» **HOW TO COMPLETE THIS TASK**
Filter the data for lines with the word "stick", then copy every line so identified.

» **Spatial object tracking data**
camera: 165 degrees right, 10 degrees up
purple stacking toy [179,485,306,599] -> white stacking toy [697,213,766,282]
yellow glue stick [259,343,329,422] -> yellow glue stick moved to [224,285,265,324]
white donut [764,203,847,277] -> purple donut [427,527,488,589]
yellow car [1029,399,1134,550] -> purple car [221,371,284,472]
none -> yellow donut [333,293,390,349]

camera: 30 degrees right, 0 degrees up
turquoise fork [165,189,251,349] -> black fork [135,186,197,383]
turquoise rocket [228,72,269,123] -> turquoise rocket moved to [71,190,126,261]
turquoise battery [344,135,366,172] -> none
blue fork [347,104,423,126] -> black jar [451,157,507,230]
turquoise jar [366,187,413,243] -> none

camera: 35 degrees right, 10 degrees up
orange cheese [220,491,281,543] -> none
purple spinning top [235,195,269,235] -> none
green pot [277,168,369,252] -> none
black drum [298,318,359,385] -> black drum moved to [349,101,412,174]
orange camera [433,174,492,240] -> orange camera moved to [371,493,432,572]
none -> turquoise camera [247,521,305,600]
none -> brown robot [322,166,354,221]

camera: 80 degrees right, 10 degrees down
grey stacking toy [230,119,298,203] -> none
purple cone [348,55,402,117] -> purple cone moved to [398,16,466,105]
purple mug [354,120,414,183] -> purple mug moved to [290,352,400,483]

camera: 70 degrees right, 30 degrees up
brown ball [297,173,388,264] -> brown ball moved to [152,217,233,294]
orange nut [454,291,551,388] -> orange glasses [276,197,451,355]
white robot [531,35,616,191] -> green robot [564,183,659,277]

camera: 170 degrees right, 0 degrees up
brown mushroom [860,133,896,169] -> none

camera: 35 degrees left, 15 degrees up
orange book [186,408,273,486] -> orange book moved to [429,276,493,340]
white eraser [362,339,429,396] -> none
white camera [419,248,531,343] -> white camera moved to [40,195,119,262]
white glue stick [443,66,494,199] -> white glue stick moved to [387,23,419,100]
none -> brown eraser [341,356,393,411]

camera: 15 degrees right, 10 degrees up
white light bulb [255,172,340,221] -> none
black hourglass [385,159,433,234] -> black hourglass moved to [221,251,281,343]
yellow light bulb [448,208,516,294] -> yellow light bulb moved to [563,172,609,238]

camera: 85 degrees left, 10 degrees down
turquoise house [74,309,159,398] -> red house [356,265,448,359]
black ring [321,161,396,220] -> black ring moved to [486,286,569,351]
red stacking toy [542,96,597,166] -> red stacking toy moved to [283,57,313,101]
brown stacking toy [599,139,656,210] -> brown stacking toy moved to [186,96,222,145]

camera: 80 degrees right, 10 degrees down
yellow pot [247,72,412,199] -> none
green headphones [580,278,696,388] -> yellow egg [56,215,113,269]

» **REPLY**
yellow glue stick [259,343,329,422] -> yellow glue stick moved to [224,285,265,324]
white glue stick [443,66,494,199] -> white glue stick moved to [387,23,419,100]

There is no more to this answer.